[EXERCISE OBJECTIVE] Would you set down the data that follows, word for word, without any pictures?

════════════════════

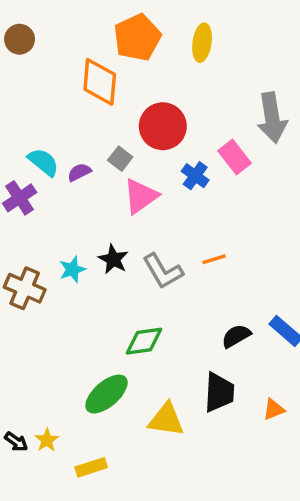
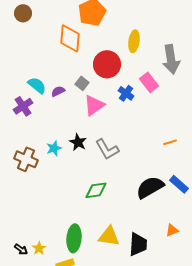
yellow ellipse: (202, 43) -> (134, 41), moved
orange line: (214, 259) -> (170, 142), moved
black semicircle: (236, 336) -> (150, 187), size x1.6
black trapezoid: (219, 392) -> (138, 244), moved
green ellipse: (107, 394) -> (74, 238), moved, turned -44

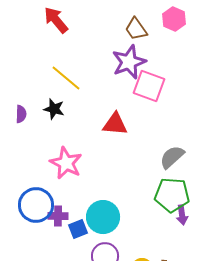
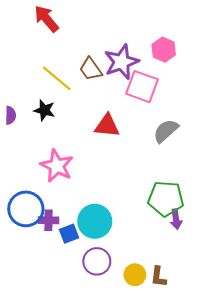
pink hexagon: (174, 19) -> (164, 50), moved
brown trapezoid: (136, 29) -> (91, 69), moved
gray semicircle: (172, 157) -> (166, 131), moved

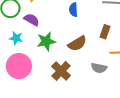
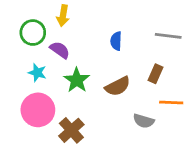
green star: (46, 41) -> (77, 80), turned -30
brown cross: (61, 71) -> (71, 130), moved

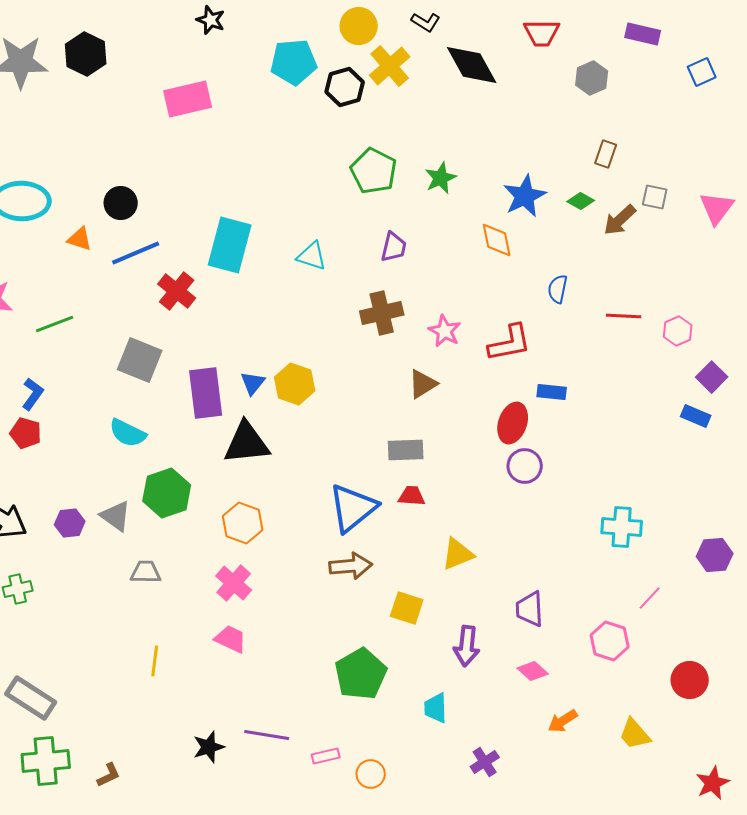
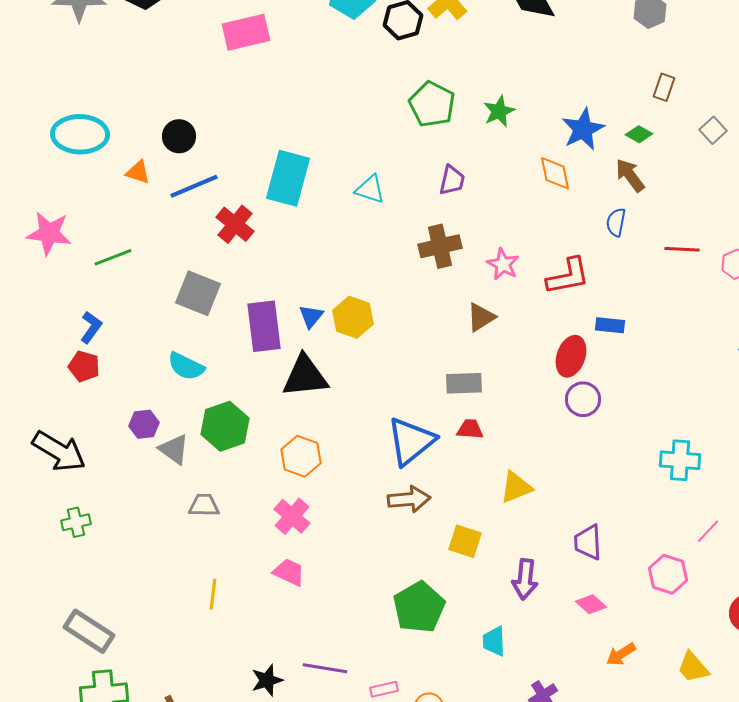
gray square: (655, 197) -> (713, 130), turned 36
brown arrow: (620, 220) -> (630, 175), moved, turned 96
purple hexagon: (70, 523) -> (144, 424), moved

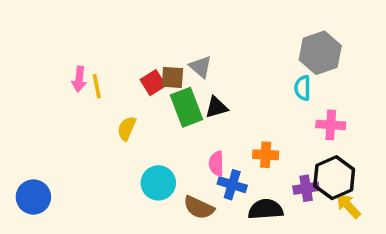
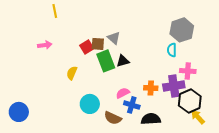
pink arrow: (79, 79) -> (45, 45), turned -104
yellow line: (97, 86) -> (55, 11), moved
pink semicircle: (216, 164) -> (123, 93), turned 64
purple cross: (306, 188) -> (174, 86), moved, size x1.5

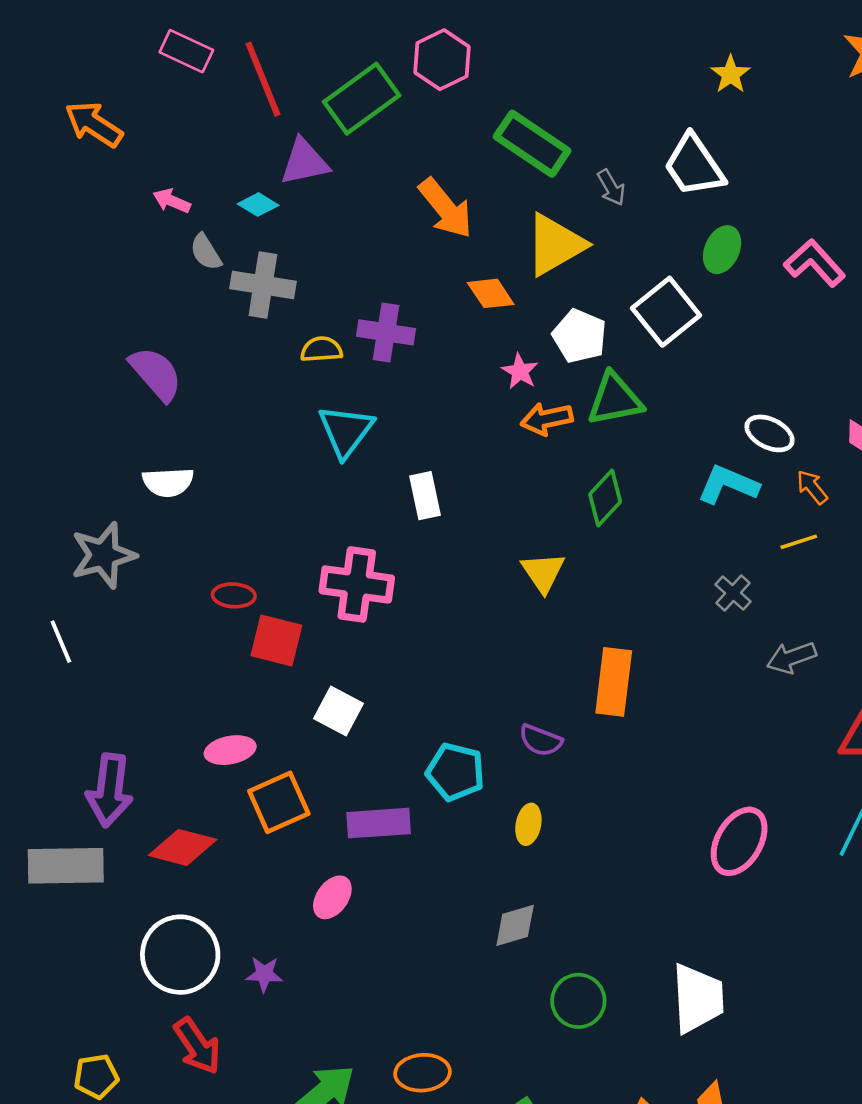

════════════════════

[RESULT FOR THIS EXERCISE]
yellow ellipse: (202, 43) -> (134, 41), moved
orange line: (214, 259) -> (170, 142), moved
black semicircle: (236, 336) -> (150, 187), size x1.6
black trapezoid: (219, 392) -> (138, 244), moved
green ellipse: (107, 394) -> (74, 238), moved, turned -44

pink hexagon: (174, 19) -> (164, 50), moved
brown trapezoid: (136, 29) -> (91, 69), moved
gray semicircle: (172, 157) -> (166, 131), moved

green star: (46, 41) -> (77, 80), turned -30
brown cross: (61, 71) -> (71, 130), moved

gray square: (655, 197) -> (713, 130), turned 36
brown arrow: (620, 220) -> (630, 175), moved, turned 96
purple hexagon: (70, 523) -> (144, 424), moved

pink arrow: (79, 79) -> (45, 45), turned -104
yellow line: (97, 86) -> (55, 11), moved
pink semicircle: (216, 164) -> (123, 93), turned 64
purple cross: (306, 188) -> (174, 86), moved, size x1.5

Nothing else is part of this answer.